PROMPT: Would you please retype, exactly, the lines of the listing below between the line with "RELAY1 pin IN2: 4 -> A1" and the line with "JOY1 pin VRX: A5 -> A0", inclusive?

-- DATA RECORDS follows --

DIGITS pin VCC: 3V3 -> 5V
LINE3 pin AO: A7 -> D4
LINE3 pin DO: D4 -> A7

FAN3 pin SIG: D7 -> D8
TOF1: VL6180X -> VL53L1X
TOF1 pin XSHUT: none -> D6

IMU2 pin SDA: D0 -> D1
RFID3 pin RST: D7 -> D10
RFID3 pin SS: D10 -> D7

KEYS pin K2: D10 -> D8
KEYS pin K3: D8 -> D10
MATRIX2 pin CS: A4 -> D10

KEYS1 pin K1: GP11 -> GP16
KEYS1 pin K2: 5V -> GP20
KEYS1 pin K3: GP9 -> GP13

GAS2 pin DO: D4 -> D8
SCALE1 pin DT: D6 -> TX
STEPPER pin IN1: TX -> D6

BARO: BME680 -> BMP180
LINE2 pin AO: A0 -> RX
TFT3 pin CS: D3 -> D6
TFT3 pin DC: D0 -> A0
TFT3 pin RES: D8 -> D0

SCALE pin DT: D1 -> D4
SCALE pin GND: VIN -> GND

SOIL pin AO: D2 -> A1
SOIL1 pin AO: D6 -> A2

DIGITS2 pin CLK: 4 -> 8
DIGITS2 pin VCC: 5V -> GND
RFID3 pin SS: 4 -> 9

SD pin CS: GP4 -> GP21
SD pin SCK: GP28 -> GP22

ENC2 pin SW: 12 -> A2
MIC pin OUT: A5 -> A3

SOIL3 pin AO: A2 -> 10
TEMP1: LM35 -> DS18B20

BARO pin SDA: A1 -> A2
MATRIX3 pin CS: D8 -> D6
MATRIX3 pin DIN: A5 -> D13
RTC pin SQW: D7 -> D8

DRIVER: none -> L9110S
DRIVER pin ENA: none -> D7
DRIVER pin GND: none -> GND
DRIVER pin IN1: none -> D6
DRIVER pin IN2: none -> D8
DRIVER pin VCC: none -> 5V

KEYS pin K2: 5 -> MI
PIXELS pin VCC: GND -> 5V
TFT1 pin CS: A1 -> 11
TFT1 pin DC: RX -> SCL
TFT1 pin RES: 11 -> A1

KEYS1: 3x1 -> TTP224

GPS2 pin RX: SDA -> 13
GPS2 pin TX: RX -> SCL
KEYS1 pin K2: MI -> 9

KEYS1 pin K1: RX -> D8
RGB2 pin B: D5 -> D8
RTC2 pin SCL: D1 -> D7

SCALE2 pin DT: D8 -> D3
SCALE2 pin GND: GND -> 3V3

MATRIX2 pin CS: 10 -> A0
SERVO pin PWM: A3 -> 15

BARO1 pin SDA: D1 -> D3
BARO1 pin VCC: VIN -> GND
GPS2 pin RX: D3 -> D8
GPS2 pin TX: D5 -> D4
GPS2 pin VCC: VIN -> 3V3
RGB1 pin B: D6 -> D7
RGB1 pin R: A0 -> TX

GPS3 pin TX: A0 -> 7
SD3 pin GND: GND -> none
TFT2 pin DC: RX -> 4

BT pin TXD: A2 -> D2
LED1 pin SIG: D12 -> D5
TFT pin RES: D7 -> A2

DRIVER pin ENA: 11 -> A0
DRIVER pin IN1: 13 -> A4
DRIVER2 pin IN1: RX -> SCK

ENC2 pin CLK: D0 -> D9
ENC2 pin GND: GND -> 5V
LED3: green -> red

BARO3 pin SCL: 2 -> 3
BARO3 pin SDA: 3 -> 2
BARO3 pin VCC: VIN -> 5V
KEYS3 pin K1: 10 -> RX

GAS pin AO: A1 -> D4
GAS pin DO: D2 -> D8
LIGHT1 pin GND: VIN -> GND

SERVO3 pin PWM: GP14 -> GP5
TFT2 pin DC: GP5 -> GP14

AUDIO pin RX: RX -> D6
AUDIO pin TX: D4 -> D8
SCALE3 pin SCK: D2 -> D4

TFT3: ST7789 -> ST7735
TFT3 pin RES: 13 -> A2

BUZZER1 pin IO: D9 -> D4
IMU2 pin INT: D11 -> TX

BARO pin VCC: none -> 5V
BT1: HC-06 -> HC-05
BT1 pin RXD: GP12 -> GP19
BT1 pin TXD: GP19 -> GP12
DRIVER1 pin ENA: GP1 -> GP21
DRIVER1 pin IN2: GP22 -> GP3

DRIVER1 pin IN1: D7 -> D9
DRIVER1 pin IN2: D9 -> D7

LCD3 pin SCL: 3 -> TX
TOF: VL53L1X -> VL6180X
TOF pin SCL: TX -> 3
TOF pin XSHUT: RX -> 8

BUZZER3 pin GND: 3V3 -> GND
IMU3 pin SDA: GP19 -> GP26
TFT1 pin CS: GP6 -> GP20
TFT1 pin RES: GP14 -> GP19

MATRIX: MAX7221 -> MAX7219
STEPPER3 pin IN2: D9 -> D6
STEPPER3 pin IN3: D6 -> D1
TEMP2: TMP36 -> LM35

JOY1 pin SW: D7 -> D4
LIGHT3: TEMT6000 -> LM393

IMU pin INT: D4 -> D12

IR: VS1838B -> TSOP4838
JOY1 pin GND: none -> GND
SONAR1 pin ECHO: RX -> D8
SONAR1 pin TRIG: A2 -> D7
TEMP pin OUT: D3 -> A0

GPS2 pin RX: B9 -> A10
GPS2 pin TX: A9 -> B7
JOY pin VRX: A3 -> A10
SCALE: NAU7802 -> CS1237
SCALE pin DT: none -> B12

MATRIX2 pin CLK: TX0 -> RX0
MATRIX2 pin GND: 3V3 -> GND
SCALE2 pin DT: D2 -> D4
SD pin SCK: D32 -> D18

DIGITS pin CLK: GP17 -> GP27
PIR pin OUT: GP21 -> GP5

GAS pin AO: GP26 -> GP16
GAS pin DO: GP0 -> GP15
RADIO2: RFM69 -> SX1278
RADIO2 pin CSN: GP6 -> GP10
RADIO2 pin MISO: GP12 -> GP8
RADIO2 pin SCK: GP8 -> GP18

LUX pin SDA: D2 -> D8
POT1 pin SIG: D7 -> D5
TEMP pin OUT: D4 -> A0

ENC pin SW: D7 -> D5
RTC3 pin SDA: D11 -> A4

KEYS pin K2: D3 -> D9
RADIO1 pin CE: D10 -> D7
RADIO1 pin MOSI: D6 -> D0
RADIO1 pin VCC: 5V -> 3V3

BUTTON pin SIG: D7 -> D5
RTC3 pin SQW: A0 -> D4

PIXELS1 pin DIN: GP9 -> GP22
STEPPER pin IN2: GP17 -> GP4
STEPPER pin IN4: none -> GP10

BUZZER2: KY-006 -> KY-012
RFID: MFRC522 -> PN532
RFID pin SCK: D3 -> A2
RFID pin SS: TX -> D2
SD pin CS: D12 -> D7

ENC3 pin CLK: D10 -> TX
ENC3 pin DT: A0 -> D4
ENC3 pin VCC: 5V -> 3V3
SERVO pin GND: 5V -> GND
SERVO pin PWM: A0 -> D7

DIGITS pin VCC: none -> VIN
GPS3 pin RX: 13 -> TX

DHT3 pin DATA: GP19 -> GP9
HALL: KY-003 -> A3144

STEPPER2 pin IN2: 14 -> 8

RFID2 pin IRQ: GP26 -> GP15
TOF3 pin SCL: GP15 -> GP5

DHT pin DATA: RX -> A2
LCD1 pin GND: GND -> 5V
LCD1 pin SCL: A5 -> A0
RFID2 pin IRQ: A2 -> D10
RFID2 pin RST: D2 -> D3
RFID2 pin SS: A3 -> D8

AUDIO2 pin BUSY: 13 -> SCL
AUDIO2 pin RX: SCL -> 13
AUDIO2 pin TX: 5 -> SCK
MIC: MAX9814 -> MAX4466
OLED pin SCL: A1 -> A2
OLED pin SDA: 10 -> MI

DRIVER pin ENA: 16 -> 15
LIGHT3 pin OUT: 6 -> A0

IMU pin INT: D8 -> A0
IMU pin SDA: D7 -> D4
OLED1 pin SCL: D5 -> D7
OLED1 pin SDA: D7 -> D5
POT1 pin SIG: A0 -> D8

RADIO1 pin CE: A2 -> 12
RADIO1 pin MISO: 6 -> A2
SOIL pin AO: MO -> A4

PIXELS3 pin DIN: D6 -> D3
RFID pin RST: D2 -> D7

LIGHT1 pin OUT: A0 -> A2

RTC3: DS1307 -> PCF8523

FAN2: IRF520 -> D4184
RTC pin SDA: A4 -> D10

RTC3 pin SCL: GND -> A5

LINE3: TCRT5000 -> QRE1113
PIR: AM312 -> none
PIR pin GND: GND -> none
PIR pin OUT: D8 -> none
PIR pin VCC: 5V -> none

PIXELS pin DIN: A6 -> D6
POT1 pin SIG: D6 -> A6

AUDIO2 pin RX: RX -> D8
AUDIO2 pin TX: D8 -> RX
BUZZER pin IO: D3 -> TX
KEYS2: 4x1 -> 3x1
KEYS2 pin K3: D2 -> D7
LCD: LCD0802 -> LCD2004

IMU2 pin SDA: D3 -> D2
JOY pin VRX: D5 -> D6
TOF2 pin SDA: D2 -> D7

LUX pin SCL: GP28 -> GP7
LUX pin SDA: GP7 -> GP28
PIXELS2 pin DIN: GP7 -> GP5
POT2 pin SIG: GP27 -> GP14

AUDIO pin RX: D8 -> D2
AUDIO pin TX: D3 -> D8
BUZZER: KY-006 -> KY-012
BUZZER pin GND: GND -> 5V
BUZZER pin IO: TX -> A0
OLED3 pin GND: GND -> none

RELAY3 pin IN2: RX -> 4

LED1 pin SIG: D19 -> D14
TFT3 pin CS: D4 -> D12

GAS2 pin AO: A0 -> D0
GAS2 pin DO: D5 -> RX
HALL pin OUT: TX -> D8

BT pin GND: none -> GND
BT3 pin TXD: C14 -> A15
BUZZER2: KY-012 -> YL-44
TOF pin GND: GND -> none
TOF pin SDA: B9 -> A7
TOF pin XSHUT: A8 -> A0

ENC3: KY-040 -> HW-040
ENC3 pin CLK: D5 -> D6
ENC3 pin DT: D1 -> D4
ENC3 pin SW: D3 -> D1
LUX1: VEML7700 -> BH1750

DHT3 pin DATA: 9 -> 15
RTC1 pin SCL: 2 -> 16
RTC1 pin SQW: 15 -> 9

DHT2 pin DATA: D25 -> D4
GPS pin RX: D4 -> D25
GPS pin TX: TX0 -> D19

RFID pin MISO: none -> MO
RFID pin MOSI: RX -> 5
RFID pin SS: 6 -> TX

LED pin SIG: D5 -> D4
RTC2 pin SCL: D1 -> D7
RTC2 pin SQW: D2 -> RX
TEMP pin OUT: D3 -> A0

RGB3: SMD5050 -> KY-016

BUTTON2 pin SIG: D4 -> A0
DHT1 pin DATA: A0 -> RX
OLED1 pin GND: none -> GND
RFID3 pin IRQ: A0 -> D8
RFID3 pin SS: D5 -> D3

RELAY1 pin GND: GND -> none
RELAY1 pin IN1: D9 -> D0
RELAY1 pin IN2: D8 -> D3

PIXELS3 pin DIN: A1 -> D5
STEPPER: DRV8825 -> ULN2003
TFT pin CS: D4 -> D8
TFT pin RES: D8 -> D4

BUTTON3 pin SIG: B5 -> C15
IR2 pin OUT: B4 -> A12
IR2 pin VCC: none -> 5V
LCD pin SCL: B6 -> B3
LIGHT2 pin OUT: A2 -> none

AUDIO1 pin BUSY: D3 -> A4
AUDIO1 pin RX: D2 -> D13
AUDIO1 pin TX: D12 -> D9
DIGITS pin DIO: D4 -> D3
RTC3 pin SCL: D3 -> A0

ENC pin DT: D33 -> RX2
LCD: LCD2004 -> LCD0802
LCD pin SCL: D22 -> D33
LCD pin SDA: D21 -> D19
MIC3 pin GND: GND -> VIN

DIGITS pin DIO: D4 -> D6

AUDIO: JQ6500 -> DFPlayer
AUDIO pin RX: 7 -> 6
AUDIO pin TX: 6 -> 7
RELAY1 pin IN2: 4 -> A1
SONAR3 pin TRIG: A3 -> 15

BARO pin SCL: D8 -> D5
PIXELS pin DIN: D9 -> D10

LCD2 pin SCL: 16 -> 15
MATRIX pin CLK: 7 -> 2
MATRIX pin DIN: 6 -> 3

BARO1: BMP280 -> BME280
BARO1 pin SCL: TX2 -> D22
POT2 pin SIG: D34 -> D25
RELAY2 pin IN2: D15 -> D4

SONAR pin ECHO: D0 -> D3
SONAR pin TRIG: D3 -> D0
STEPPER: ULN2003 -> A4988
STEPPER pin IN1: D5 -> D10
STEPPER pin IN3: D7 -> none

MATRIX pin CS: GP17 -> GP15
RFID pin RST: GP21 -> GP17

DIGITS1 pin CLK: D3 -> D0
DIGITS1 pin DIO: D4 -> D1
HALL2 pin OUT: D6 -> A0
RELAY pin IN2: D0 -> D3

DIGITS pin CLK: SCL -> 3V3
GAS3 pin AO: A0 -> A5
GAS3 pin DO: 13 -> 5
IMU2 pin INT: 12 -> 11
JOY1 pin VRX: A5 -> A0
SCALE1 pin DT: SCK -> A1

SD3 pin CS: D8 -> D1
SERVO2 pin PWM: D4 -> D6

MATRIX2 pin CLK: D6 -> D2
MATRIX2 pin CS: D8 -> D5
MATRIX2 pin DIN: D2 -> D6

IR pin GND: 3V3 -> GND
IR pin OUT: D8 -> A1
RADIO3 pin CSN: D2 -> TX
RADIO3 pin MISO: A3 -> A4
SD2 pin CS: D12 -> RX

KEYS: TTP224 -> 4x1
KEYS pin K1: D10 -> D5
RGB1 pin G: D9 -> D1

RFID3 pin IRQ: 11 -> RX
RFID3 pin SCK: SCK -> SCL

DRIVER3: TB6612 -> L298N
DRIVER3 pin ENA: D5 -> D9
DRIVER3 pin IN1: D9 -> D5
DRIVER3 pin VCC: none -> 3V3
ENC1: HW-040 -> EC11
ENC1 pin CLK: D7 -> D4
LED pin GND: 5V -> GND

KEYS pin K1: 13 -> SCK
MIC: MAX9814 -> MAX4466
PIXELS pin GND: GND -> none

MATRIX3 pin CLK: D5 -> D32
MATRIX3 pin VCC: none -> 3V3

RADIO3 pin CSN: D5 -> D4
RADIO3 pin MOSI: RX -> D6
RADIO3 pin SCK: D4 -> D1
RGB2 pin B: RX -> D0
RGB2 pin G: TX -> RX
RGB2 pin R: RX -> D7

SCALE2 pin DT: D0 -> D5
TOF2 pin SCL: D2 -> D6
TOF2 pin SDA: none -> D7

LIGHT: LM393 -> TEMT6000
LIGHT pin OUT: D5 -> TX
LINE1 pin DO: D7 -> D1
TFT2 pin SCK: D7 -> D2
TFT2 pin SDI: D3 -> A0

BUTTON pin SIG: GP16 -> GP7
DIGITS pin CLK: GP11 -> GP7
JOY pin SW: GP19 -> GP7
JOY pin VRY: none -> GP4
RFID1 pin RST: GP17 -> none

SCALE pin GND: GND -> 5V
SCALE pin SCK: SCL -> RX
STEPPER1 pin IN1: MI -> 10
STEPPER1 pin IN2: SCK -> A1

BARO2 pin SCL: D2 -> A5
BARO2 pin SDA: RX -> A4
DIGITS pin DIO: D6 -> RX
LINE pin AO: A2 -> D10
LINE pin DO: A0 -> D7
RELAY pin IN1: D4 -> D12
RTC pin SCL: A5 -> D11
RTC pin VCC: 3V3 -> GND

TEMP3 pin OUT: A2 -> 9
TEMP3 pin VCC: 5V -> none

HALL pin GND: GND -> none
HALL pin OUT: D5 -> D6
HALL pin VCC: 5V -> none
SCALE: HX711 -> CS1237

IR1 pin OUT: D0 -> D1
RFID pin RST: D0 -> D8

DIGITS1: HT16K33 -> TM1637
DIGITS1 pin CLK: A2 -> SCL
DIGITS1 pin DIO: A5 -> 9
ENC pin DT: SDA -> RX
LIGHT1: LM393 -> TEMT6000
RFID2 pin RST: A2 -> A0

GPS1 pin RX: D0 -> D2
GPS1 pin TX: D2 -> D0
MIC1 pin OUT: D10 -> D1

-- DATA RECORDS concluded --

RESPONSE TO THE EXERCISE:
RELAY1 pin IN2: 4 -> A1
SONAR3 pin TRIG: A3 -> 15

BARO pin SCL: D8 -> D5
PIXELS pin DIN: D9 -> D10

LCD2 pin SCL: 16 -> 15
MATRIX pin CLK: 7 -> 2
MATRIX pin DIN: 6 -> 3

BARO1: BMP280 -> BME280
BARO1 pin SCL: TX2 -> D22
POT2 pin SIG: D34 -> D25
RELAY2 pin IN2: D15 -> D4

SONAR pin ECHO: D0 -> D3
SONAR pin TRIG: D3 -> D0
STEPPER: ULN2003 -> A4988
STEPPER pin IN1: D5 -> D10
STEPPER pin IN3: D7 -> none

MATRIX pin CS: GP17 -> GP15
RFID pin RST: GP21 -> GP17

DIGITS1 pin CLK: D3 -> D0
DIGITS1 pin DIO: D4 -> D1
HALL2 pin OUT: D6 -> A0
RELAY pin IN2: D0 -> D3

DIGITS pin CLK: SCL -> 3V3
GAS3 pin AO: A0 -> A5
GAS3 pin DO: 13 -> 5
IMU2 pin INT: 12 -> 11
JOY1 pin VRX: A5 -> A0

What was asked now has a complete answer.